• **What is being asked**:
Produce as output only the lines below starting at the line with "camera: 145 degrees right, 10 degrees up" and continuing through the line with "(496, 339) = (351, 292): grey lamp -> none", each one exactly as written.

--- START ---

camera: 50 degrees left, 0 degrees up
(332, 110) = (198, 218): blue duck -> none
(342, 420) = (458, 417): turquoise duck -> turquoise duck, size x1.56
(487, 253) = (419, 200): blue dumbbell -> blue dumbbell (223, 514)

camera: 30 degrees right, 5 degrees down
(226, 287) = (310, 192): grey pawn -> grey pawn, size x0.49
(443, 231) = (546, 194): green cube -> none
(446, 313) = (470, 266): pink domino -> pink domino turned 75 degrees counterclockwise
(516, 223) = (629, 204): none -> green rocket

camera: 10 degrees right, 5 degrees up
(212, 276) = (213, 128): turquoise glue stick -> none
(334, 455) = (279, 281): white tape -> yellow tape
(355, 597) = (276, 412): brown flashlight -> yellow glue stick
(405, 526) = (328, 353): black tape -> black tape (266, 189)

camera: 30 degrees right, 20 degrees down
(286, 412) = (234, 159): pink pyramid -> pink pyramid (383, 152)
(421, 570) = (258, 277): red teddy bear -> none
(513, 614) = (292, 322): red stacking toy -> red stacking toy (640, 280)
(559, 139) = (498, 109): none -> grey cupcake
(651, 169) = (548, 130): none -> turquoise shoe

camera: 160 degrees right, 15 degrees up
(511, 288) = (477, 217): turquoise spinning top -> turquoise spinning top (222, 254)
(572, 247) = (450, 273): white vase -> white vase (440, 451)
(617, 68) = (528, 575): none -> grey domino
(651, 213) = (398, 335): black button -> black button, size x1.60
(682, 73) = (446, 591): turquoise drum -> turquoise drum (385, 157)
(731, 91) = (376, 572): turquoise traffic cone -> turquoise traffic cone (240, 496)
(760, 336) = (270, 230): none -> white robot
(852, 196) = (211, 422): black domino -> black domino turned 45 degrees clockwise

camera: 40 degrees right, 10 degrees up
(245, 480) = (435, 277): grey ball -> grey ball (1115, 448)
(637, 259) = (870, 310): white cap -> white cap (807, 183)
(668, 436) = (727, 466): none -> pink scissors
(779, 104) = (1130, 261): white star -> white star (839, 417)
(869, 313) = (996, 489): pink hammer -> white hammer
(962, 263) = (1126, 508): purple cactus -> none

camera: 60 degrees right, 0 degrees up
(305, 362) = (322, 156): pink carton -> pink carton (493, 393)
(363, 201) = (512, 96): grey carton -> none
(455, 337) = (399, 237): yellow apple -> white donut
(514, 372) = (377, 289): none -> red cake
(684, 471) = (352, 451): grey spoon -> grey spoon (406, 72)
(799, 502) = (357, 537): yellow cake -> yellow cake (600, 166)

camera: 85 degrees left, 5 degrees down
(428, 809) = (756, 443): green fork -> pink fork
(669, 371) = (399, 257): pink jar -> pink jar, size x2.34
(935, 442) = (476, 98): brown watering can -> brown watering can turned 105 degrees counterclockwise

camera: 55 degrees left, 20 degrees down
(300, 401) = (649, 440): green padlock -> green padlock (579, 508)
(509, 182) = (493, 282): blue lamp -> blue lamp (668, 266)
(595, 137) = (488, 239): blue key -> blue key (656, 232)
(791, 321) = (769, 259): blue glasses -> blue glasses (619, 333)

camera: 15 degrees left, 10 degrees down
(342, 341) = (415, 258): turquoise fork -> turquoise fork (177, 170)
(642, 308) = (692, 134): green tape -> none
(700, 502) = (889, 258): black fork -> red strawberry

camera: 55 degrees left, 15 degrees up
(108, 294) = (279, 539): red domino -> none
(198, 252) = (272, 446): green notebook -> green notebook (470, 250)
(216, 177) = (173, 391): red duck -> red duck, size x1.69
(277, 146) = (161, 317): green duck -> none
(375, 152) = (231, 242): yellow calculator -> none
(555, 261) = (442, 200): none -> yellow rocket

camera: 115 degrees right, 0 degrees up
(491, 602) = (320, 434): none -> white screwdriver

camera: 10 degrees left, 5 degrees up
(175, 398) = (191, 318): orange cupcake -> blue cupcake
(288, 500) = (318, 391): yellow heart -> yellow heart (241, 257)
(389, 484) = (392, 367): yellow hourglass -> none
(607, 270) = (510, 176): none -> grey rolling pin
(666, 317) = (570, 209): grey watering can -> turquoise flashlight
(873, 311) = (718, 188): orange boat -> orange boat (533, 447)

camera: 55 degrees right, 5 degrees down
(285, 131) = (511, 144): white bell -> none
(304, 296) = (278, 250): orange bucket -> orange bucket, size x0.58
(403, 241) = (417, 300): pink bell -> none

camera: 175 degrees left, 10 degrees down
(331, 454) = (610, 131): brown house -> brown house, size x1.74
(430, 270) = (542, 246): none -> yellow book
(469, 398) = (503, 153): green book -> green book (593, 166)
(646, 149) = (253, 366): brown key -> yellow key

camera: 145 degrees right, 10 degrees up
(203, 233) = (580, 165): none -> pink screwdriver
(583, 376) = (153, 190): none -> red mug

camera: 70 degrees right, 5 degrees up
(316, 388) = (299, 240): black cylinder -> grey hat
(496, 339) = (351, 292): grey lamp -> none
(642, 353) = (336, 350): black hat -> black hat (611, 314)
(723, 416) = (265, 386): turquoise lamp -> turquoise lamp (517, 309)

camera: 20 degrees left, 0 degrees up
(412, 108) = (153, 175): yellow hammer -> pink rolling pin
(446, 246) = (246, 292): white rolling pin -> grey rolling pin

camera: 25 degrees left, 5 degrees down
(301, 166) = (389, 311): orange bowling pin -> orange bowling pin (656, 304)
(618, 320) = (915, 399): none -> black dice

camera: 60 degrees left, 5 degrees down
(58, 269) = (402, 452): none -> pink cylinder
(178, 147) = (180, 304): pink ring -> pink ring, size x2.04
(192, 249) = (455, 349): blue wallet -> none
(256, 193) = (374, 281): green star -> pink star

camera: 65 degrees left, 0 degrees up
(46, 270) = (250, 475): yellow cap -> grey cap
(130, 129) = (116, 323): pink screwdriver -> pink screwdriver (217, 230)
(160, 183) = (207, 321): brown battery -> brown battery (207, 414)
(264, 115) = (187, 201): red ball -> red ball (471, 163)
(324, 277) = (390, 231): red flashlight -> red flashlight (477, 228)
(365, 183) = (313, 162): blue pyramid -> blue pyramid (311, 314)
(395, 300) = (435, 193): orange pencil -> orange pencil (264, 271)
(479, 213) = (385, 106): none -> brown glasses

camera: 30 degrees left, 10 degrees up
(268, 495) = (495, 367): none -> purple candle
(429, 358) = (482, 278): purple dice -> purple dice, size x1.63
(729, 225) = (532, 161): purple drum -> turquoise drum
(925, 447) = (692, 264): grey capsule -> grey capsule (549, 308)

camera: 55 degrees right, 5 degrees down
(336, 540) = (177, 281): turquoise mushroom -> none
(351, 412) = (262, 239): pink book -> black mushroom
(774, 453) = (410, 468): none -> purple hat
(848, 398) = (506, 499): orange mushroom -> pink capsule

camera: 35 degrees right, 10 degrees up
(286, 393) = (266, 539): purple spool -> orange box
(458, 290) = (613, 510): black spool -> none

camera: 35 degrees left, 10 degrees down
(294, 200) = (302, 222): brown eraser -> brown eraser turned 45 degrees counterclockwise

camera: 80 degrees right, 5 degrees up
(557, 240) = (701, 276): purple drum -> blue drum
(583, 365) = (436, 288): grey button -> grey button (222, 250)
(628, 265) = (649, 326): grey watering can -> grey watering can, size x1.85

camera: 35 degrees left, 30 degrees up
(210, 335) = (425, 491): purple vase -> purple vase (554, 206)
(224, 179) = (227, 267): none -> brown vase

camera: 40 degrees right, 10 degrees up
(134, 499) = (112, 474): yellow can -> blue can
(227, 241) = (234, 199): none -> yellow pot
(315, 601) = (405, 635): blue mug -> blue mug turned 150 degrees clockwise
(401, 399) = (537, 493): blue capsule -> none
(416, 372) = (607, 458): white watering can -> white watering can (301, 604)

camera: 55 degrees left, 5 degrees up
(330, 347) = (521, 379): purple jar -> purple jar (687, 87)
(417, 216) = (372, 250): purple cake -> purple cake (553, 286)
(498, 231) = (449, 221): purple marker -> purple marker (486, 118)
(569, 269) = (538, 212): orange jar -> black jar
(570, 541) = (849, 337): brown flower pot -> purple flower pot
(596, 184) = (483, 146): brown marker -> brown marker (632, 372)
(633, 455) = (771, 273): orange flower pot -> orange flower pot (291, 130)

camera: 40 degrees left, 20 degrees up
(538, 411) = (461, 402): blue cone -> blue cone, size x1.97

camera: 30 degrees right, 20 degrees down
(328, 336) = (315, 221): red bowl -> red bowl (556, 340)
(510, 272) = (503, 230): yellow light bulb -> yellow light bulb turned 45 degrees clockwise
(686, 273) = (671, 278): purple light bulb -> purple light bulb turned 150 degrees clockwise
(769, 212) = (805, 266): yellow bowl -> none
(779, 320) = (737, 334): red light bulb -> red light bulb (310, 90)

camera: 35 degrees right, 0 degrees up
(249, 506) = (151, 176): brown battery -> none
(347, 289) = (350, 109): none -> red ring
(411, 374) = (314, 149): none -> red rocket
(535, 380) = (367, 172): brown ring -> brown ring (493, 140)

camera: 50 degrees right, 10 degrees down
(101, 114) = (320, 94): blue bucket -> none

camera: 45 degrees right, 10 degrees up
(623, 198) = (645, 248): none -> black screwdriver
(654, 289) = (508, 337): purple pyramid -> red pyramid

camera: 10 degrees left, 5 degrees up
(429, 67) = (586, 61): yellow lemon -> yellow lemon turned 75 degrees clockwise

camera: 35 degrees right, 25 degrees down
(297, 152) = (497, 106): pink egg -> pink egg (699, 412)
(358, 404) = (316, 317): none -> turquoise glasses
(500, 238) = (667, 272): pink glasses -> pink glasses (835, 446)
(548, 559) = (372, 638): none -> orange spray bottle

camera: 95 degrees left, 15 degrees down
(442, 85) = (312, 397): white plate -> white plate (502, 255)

--- END ---

• **The completed task**:
camera: 145 degrees right, 10 degrees up
(203, 233) = (580, 165): none -> pink screwdriver
(583, 376) = (153, 190): none -> red mug

camera: 70 degrees right, 5 degrees up
(316, 388) = (299, 240): black cylinder -> grey hat
(496, 339) = (351, 292): grey lamp -> none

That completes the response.